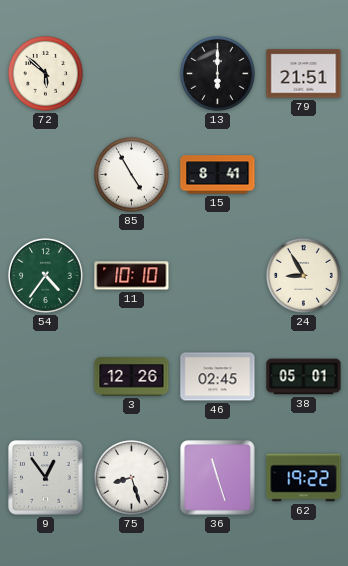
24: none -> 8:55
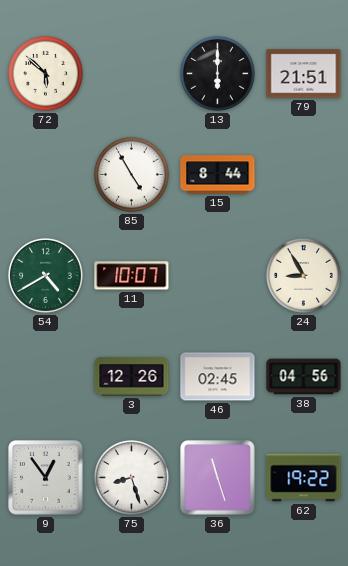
15: 8:41 -> 8:44
54: 4:36 -> 4:40
11: 10:10 -> 10:07
38: 05:01 -> 04:56
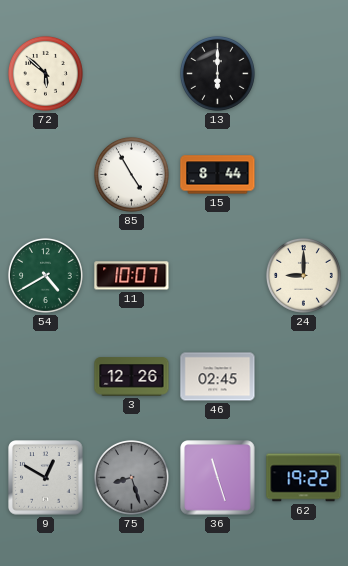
79: 21:51 -> none
24: 8:55 -> 9:00
38: 04:56 -> none
9: 12:54 -> 12:50
75 dial: white -> grey
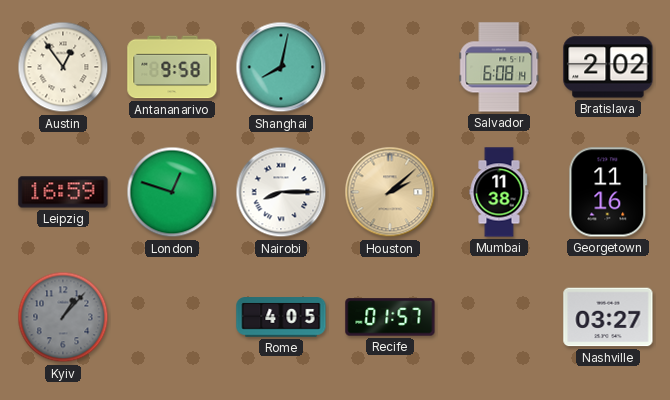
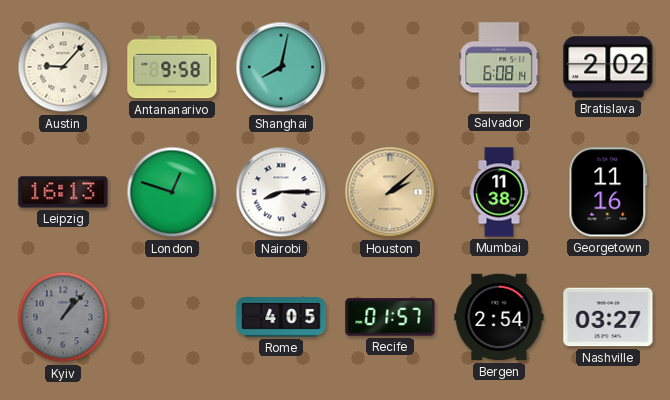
Austin: 12:54 -> 9:07
Leipzig: 16:59 -> 16:13
Bergen: none -> 2:54
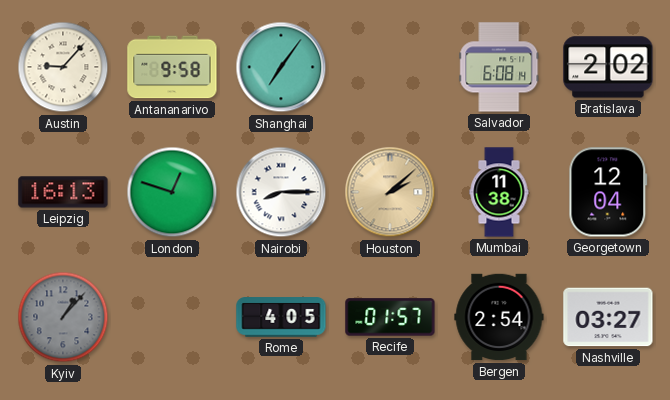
Shanghai: 8:02 -> 7:06
Georgetown: 11:16 -> 12:04
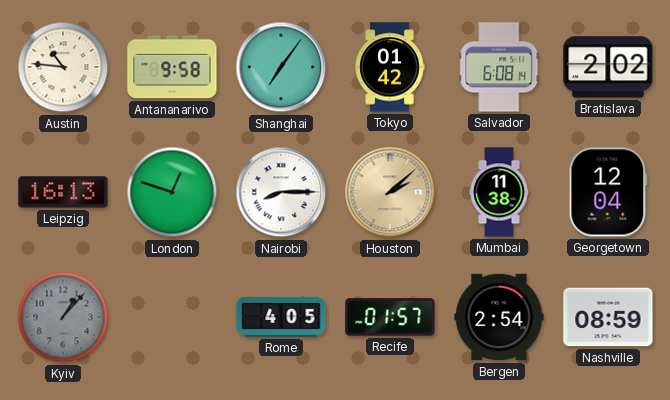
Austin: 9:07 -> 10:46
Tokyo: none -> 01:42
Nashville: 03:27 -> 08:59
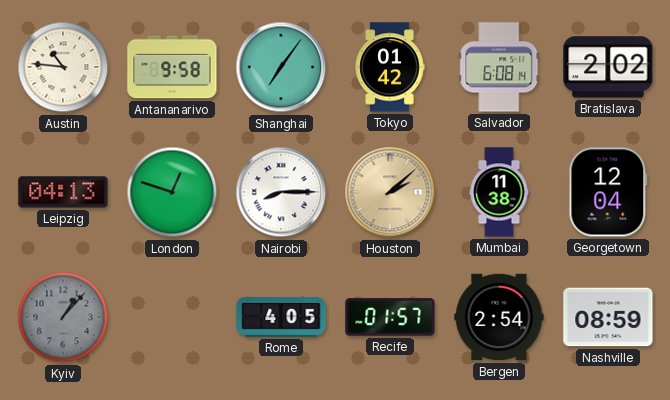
Leipzig: 16:13 -> 04:13
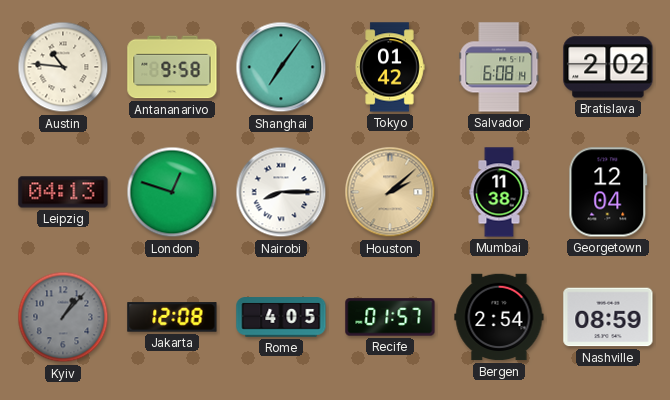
Jakarta: none -> 12:08
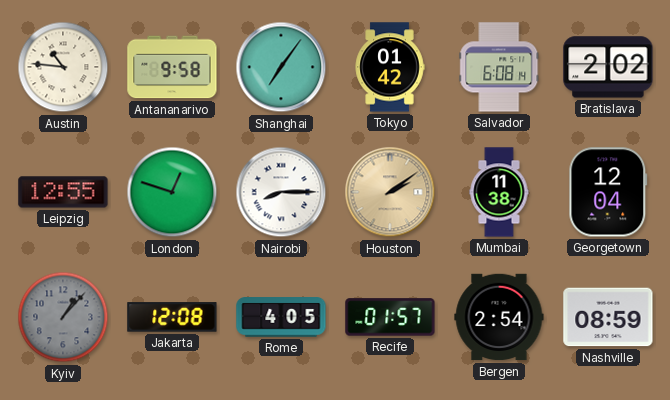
Leipzig: 04:13 -> 12:55
Houston: 2:08 -> 2:09
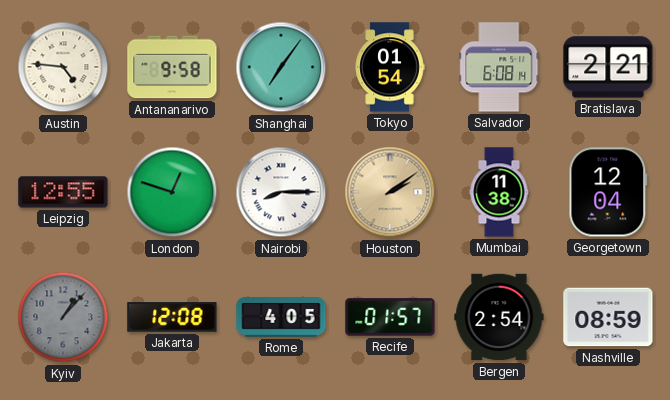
Austin: 10:46 -> 4:46
Tokyo: 01:42 -> 01:54
Bratislava: 2:02 -> 2:21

☆ ☆ ☆

Rewrite the material starting at the line containing "Austin: 10:46 -> 4:46" and ending at the end of the material, swapping "Bratislava" for "Vienna" and leaving everything else unchanged.

= RESPONSE TO THE TASK =
Austin: 10:46 -> 4:46
Tokyo: 01:42 -> 01:54
Vienna: 2:02 -> 2:21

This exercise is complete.